[WORK REQUEST] Please find the lines in the following records that hold "cyan", and copy them.

*** Opening GIVEN RECORDS ***

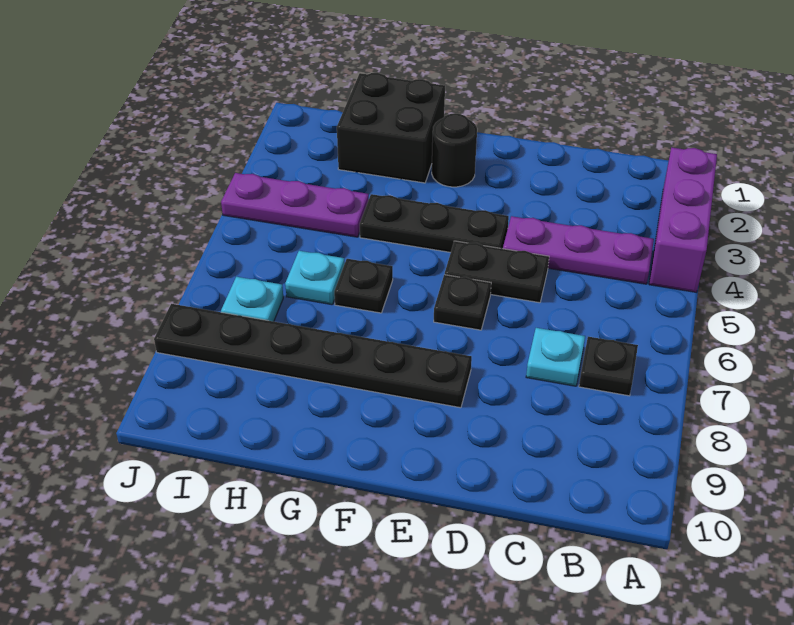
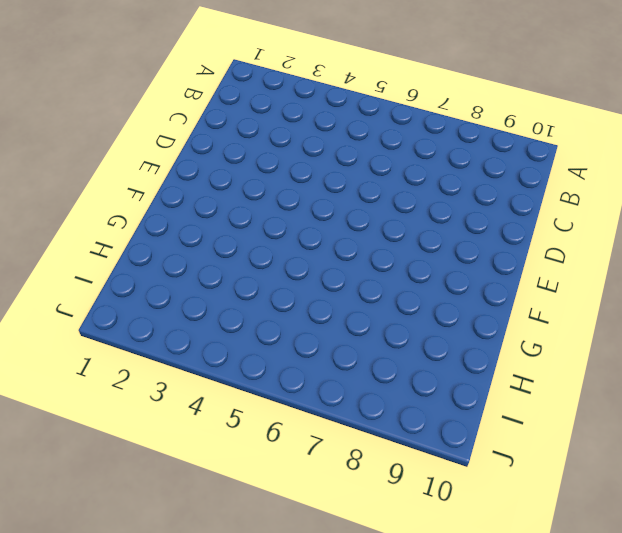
none -> purple brick A2:A4 level 1
none -> purple plate B4:D4 level 1
none -> black plate B7 level 1

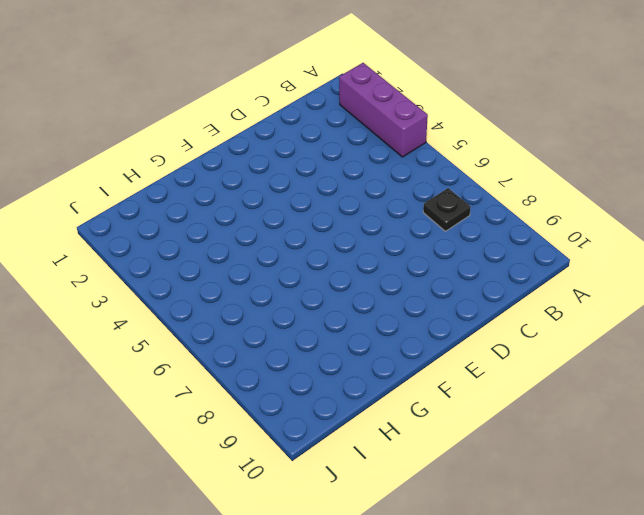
none -> purple plate B4:D4 level 1
none -> cyan plate C7 level 1
none -> black plate D5:E5 level 1

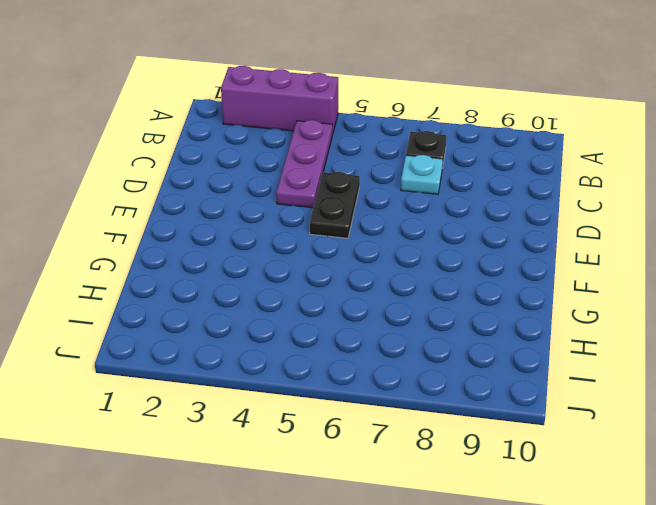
none -> black plate E4:G4 level 1
none -> black plate E6 level 1
none -> black plate E8:J8 level 1

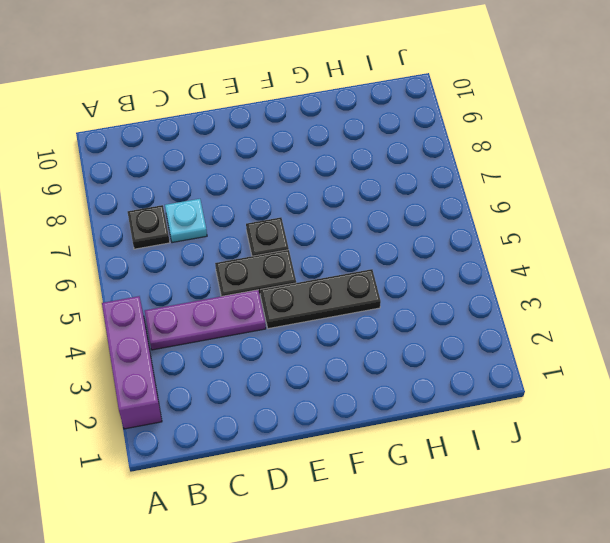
none -> black plate E8:J8 level 1
none -> black round brick F2 level 1
none -> black brick G1:H2 level 1

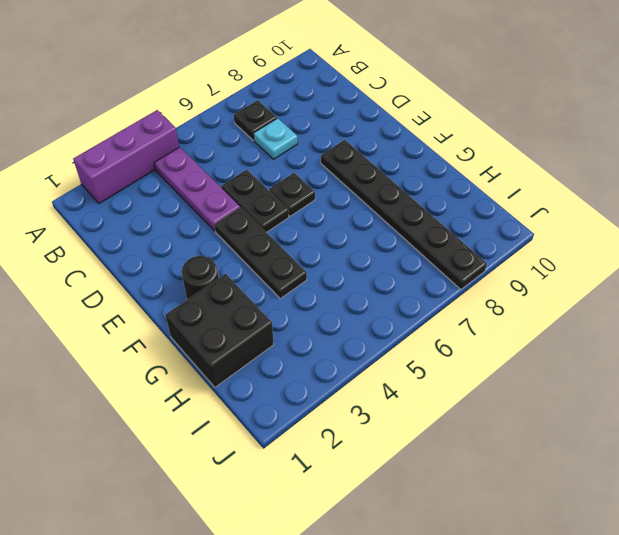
none -> black plate G6 level 1
none -> purple plate H4:J4 level 1
none -> cyan plate H6 level 1

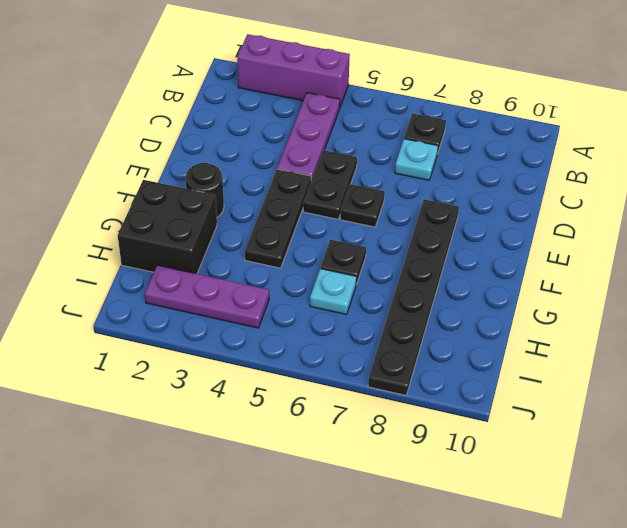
purple plate I2:I4 level 1 -> purple plate H4:J4 level 1
none -> cyan plate I7 level 1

*** Closing GIVEN RECORDS ***

[YOUR RESPONSE]
none -> cyan plate C7 level 1
none -> cyan plate H6 level 1
none -> cyan plate I7 level 1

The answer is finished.